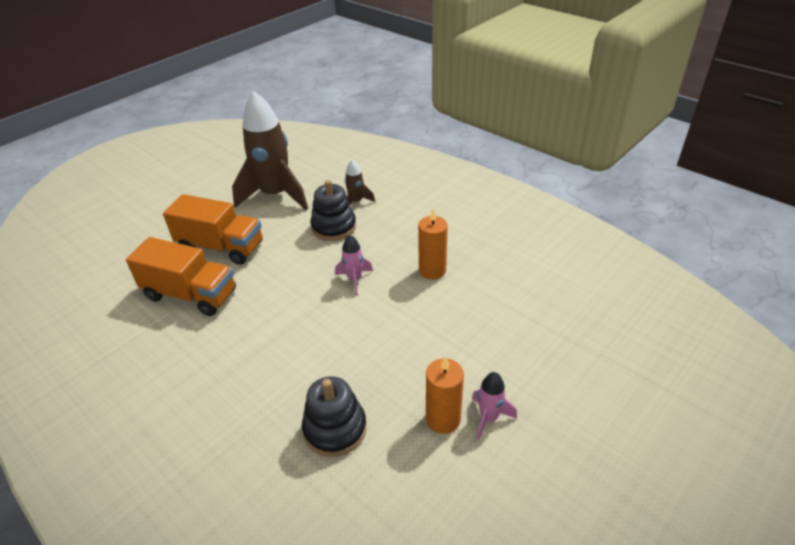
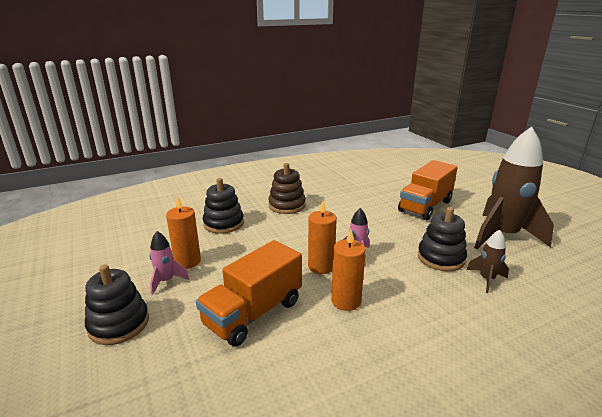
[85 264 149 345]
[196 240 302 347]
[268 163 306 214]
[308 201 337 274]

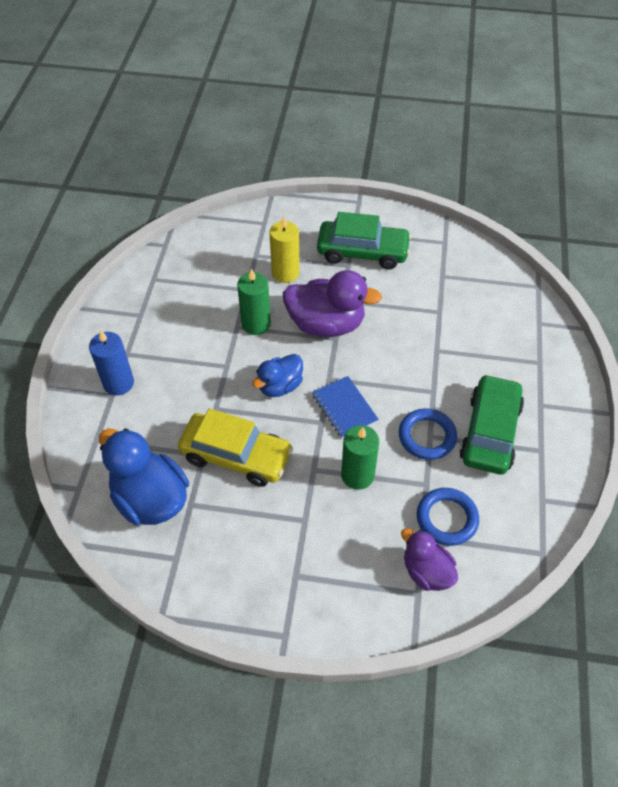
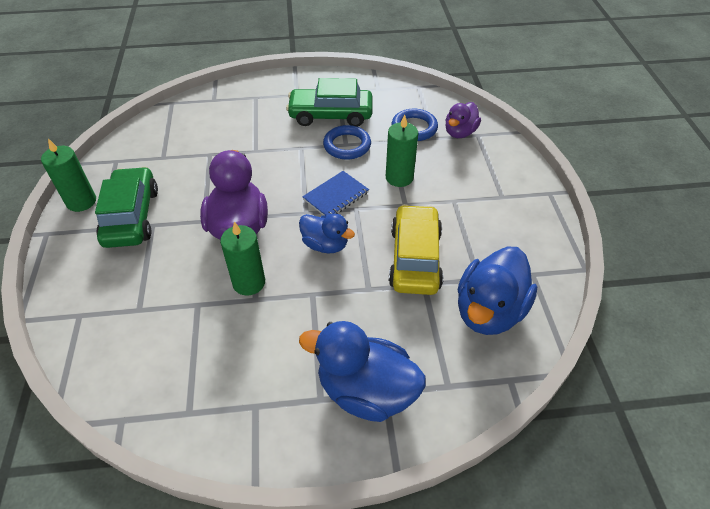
[41 138 96 212]
[299 321 426 422]
[270 216 300 283] (first image)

═══

_Exercise requirements_: Please return the full listing word for word, but without any pictures.

_Reply to the exercise_:
[85 264 149 345]
[196 240 302 347]
[268 163 306 214]
[308 201 337 274]

[41 138 96 212]
[299 321 426 422]
[270 216 300 283] (first image)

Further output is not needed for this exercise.